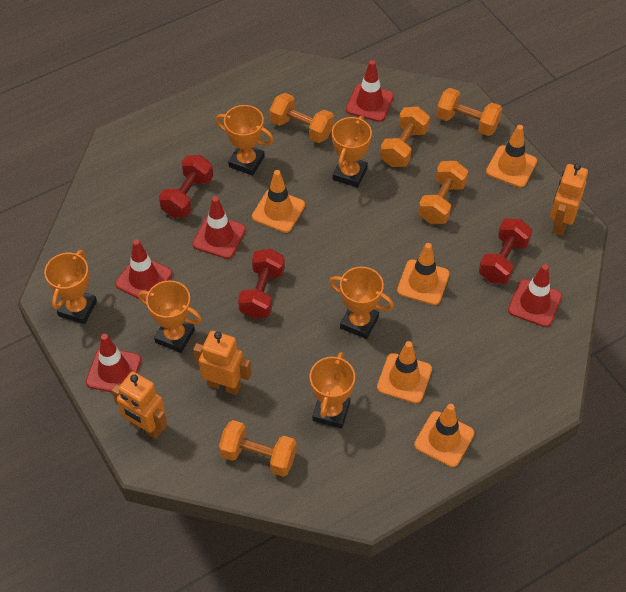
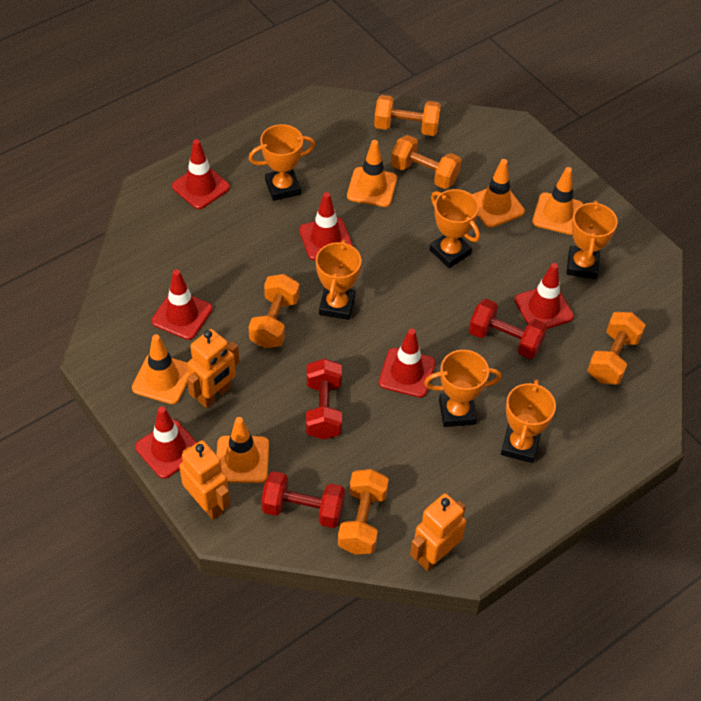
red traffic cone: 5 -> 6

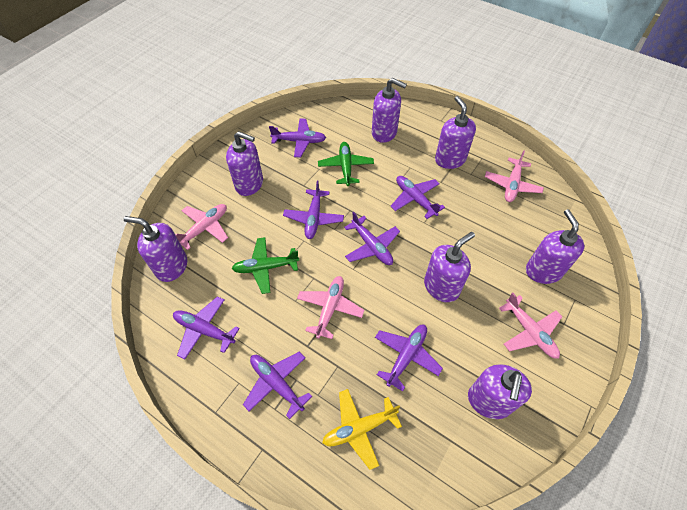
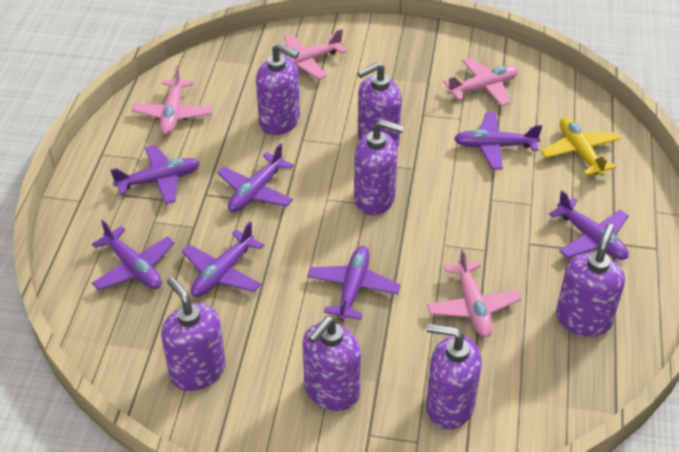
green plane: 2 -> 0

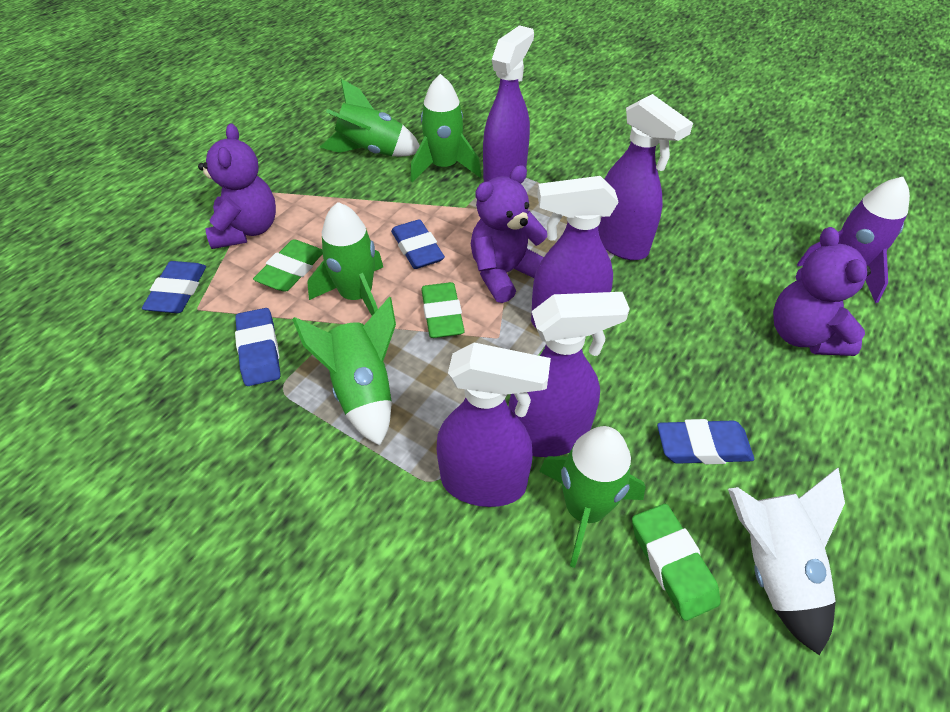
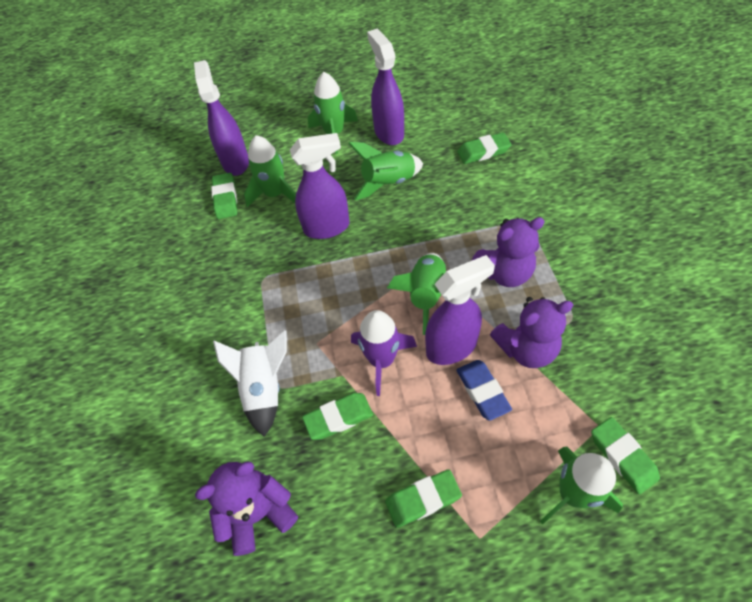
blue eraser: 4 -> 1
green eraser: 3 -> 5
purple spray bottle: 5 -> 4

- Work to be completed: Leave out the images and copy every record above exactly.

- Solution to this exercise:
red traffic cone: 5 -> 6

green plane: 2 -> 0

blue eraser: 4 -> 1
green eraser: 3 -> 5
purple spray bottle: 5 -> 4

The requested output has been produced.